<<<<

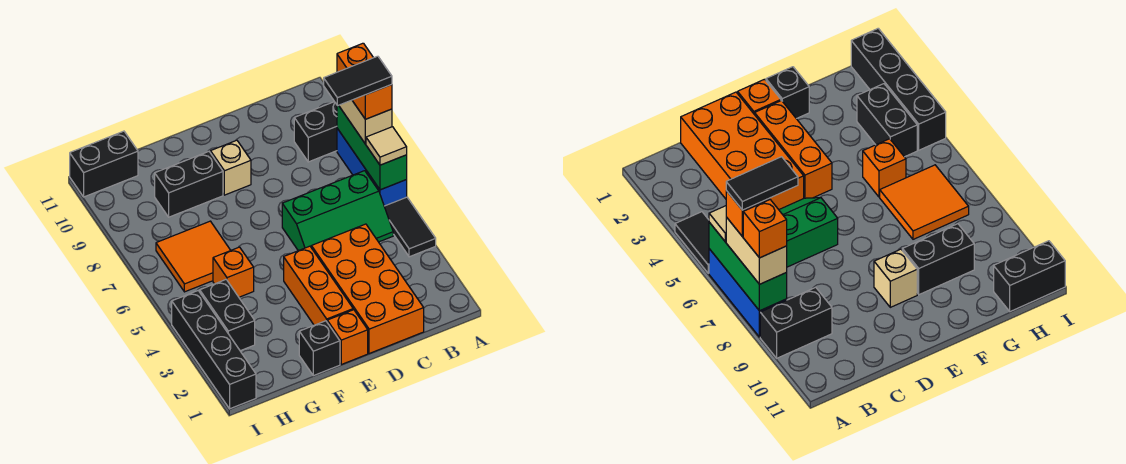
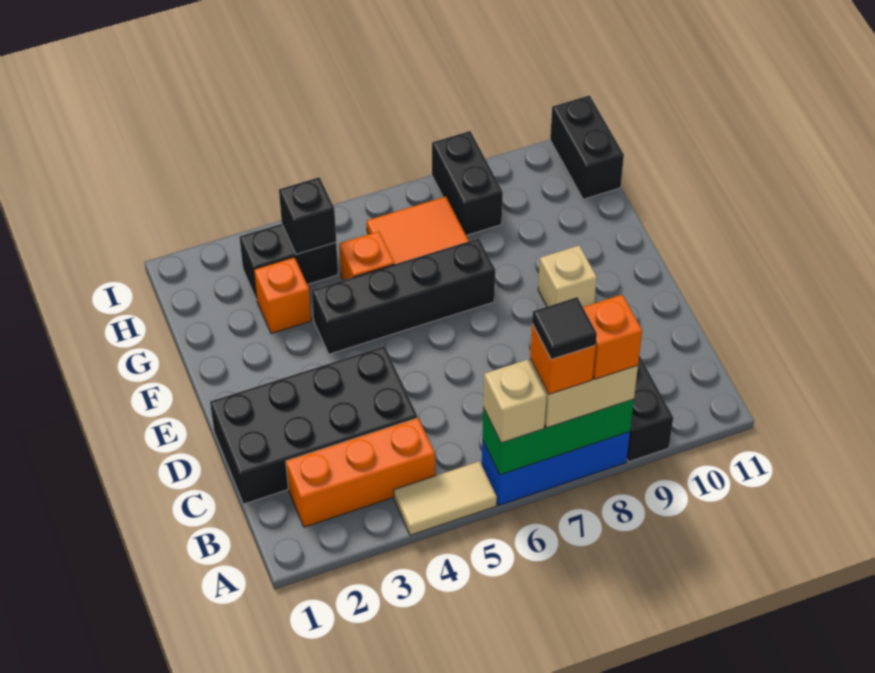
black tile A4:A5 level 1 -> tan tile A4:A5 level 1
tan tile A6 level 3 -> tan brick A6 level 3
black tile A7:B7 level 5 -> black tile A7 level 5
green slope B5:D6 level 1 top 6 -> none
orange brick C1:D4 level 1 -> black brick C1:D4 level 1
orange brick E1 level 1 -> orange brick G3 level 1
orange brick E2:E4 level 1 -> orange brick B2:B4 level 1
black brick F1 level 1 -> black brick H4 level 2
black brick F9:G9 level 1 -> black brick H8:I8 level 1
black brick I1:I4 level 1 -> black brick F4:F7 level 1

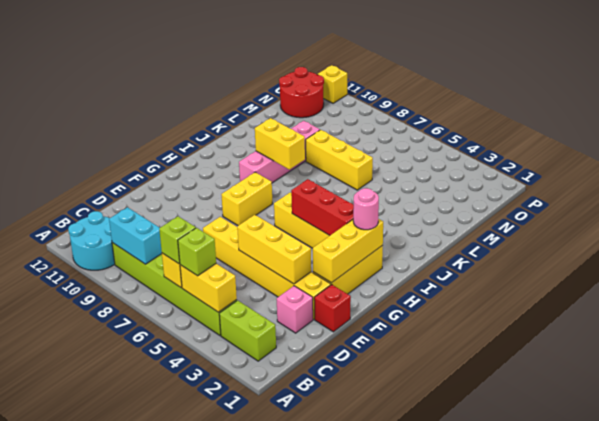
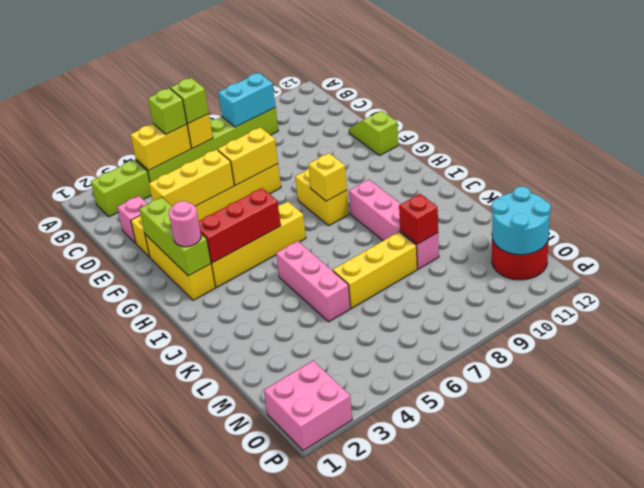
cyan round brick A10:B11 level 1 -> cyan round brick N11:O12 level 2
red brick E1 level 1 -> red brick L9 level 2
none -> lime slope E12:F12 level 1 top F
yellow brick F2:H2 level 2 -> lime brick F2:H2 level 2
none -> pink brick J5:L5 level 1
yellow brick J8:J9 level 2 -> yellow brick E6:E7 level 2
none -> pink brick O1:P2 level 1
yellow brick P11 level 1 -> yellow brick H8 level 2

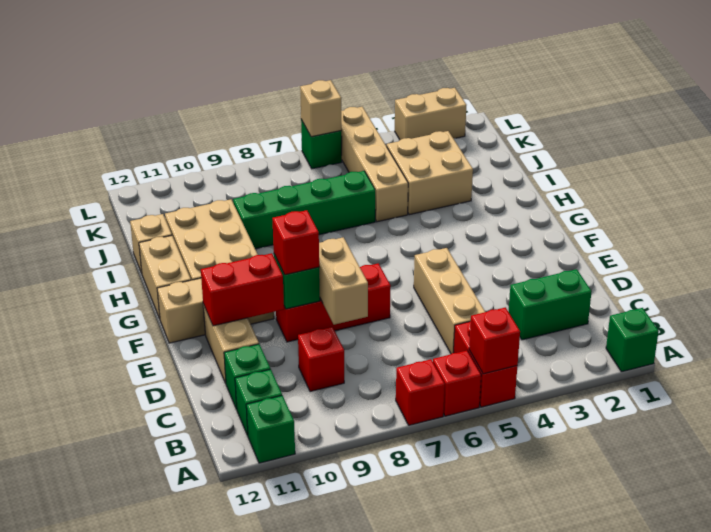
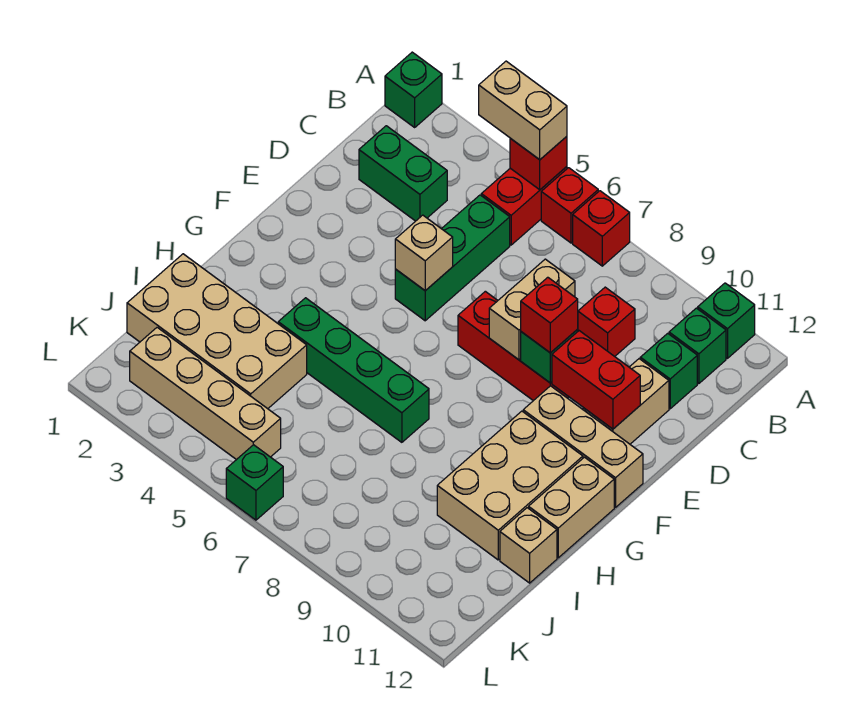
tan brick C5:E5 level 1 -> green brick C5:E5 level 1
tan brick I3:J4 level 1 -> tan brick I1:J4 level 1
tan brick I5:L5 level 1 -> tan brick K2:K5 level 1
green brick I6:I9 level 1 -> green brick H4:H7 level 1
tan brick L2:L3 level 1 -> tan brick A4:A5 level 3
tan brick L6 level 2 -> tan brick E5 level 2

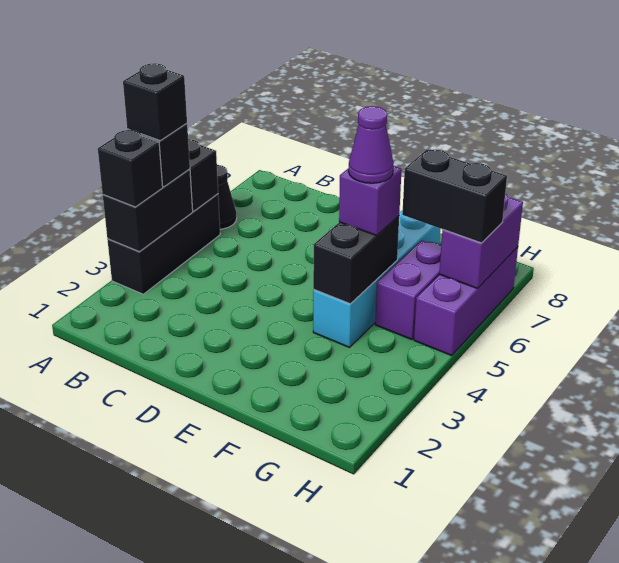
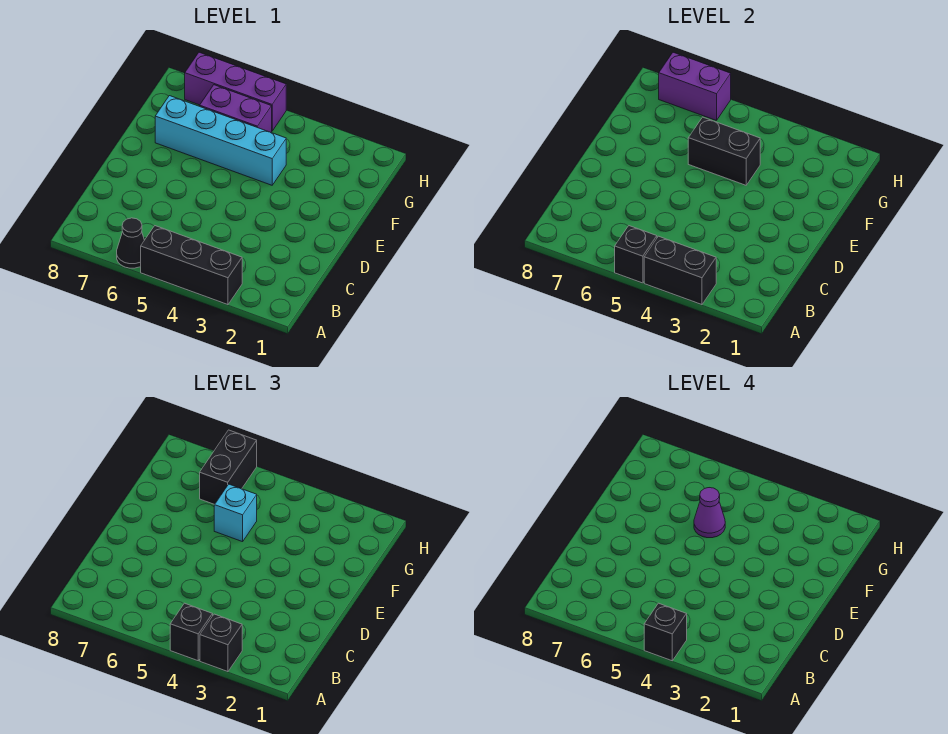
purple brick F5 level 3 -> cyan brick F5 level 3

>>>>

→ Exercise description: Skip every picture and retype only the lines from the line with "tan brick L2:L3" through the last line of the listing, both ends included, exactly as they appear.

→ Solution for this task:
tan brick L2:L3 level 1 -> tan brick A4:A5 level 3
tan brick L6 level 2 -> tan brick E5 level 2

purple brick F5 level 3 -> cyan brick F5 level 3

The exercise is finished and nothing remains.